--- MATERIAL TO PROCESS Enclosed Below ---

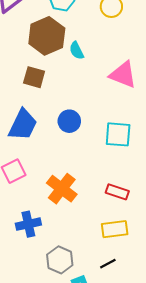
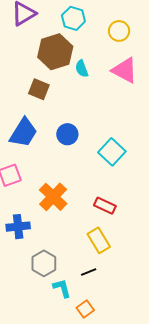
pink triangle: (123, 75) -> (125, 70), moved
cyan square: (118, 134) -> (112, 152), turned 32
yellow rectangle: (115, 229) -> (99, 240), turned 60

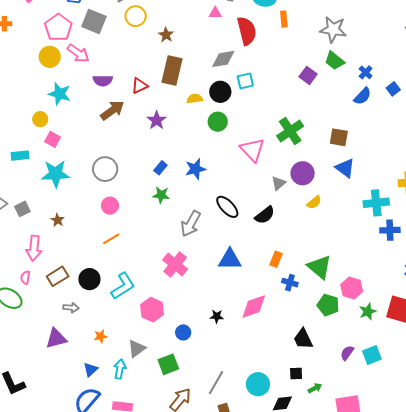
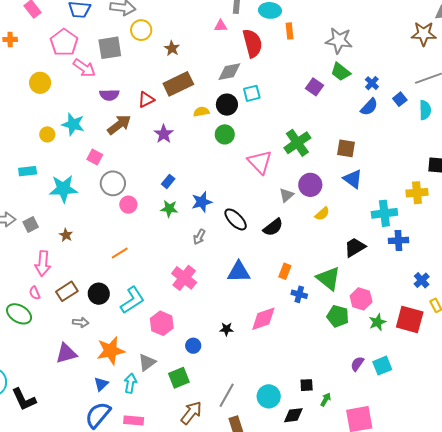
gray square: (94, 22) -> (110, 48), moved, turned -30
yellow circle: (50, 57) -> (40, 83), moved
brown rectangle: (172, 71) -> (178, 84), turned 52
cyan star: (60, 94) -> (73, 124), moved
pink square: (53, 139) -> (95, 157), moved
blue star: (195, 169) -> (202, 202), moved
pink circle: (110, 206) -> (128, 205), moved
gray arrow: (191, 224) -> (199, 237), size x0.6
pink semicircle: (25, 278) -> (35, 293), turned -32
orange star: (101, 336) -> (111, 351), size x2.0
black trapezoid: (303, 339) -> (355, 247), moved, turned 85
green arrow: (315, 388) -> (326, 400), turned -32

--- End of Enclosed MATERIAL TO PROCESS ---

Tally the lines above containing "cyan"; give only the number.

2